What are the lines, written out exactly, from the one containing "cyan 1x1 cone" to the end of the entries below? Include both ends and nothing more.
[[ SOURCE DATA open ]]
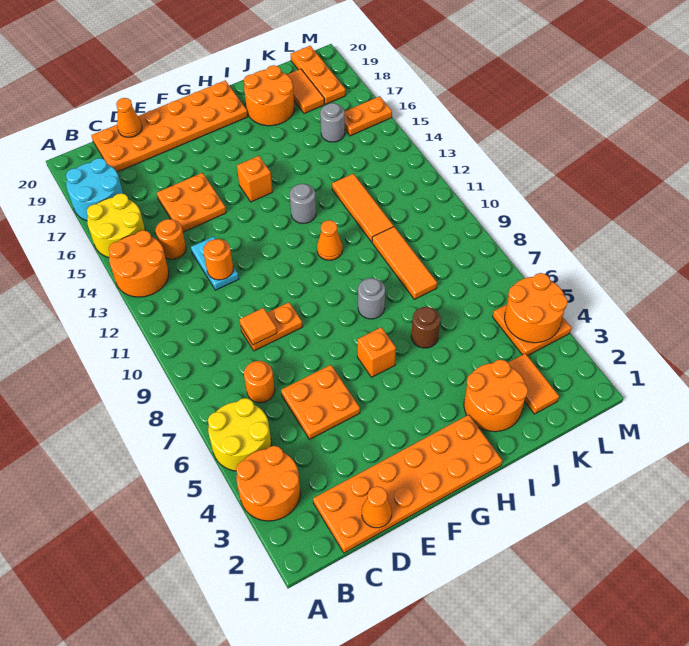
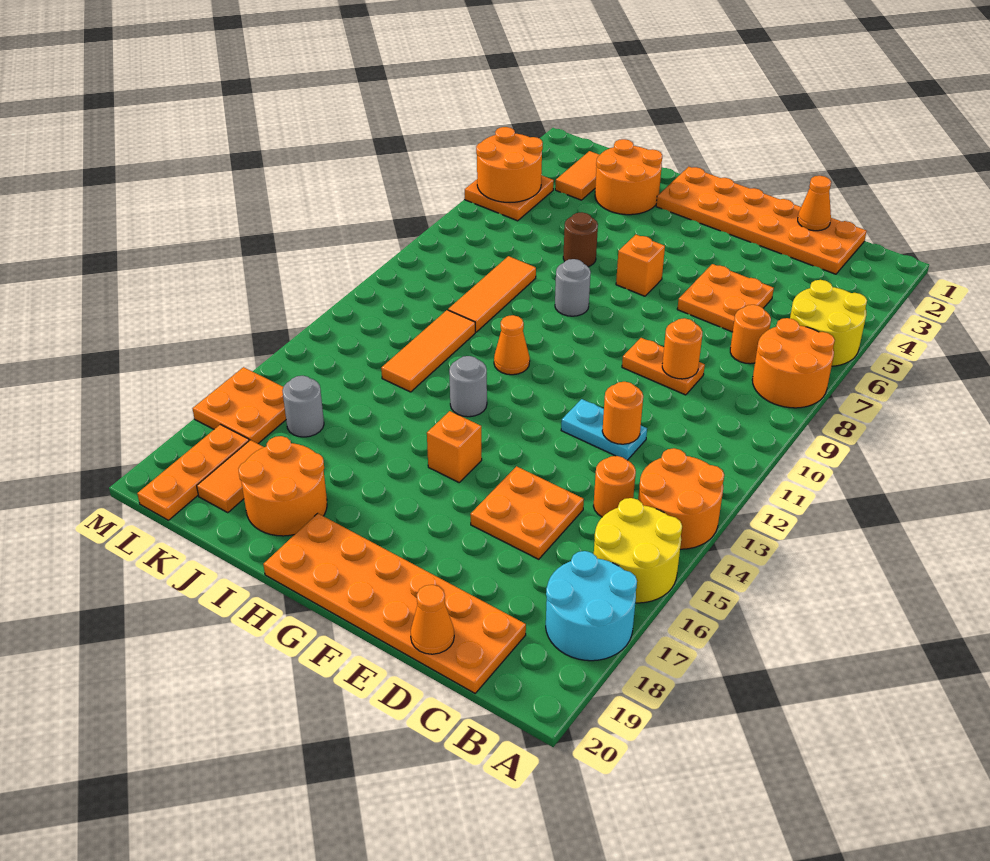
orange 2x2 round brick [236,446,300,521] -> orange 2x2 round brick moved to [752,318,835,408]
orange 1x1 tile [239,308,277,345] -> orange 1x1 round brick [662,318,702,379]
cyan 1x2 plate [191,237,239,290] -> cyan 1x2 plate turned to [561,399,647,460]
orange 1x2 plate [344,96,392,136] -> orange 2x2 plate [193,367,286,444]

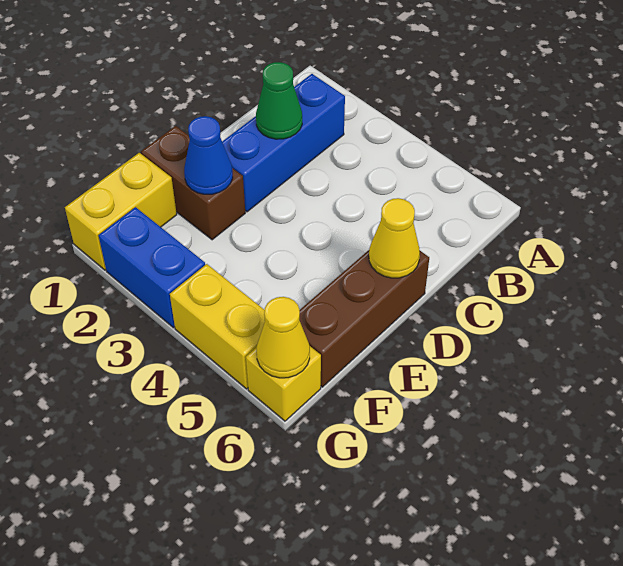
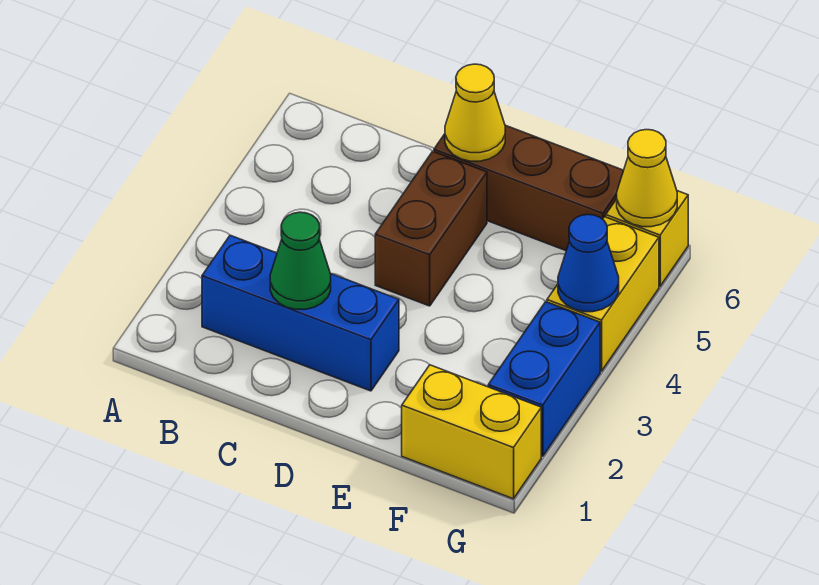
brown 1x2 brick [141,126,245,240] -> brown 1x2 brick moved to [375,151,487,306]
blue 1x1 cone [184,116,233,194] -> blue 1x1 cone moved to [558,214,619,312]

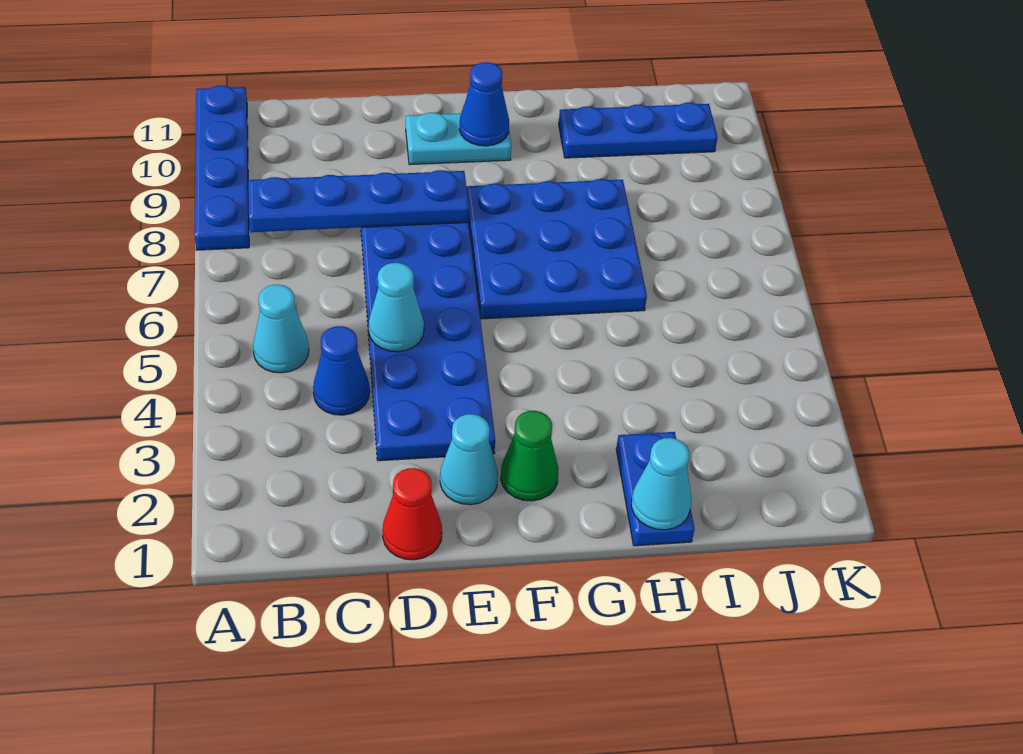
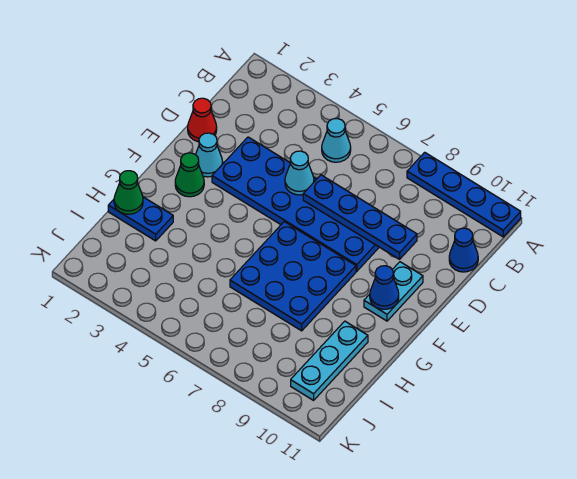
blue 1x4 plate [248,170,469,232] -> blue 1x4 plate turned to [303,175,417,259]
blue 1x1 cone [313,326,370,415] -> blue 1x1 cone moved to [449,228,478,272]
cyan 1x1 cone [631,438,691,530] -> green 1x1 cone [114,171,143,214]
blue 1x3 plate [559,103,718,158] -> cyan 1x3 plate [291,321,368,400]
[[ SOURCE DATA closed ]]
--- RESULT OF THIS TASK ---
cyan 1x1 cone [631,438,691,530] -> green 1x1 cone [114,171,143,214]
blue 1x3 plate [559,103,718,158] -> cyan 1x3 plate [291,321,368,400]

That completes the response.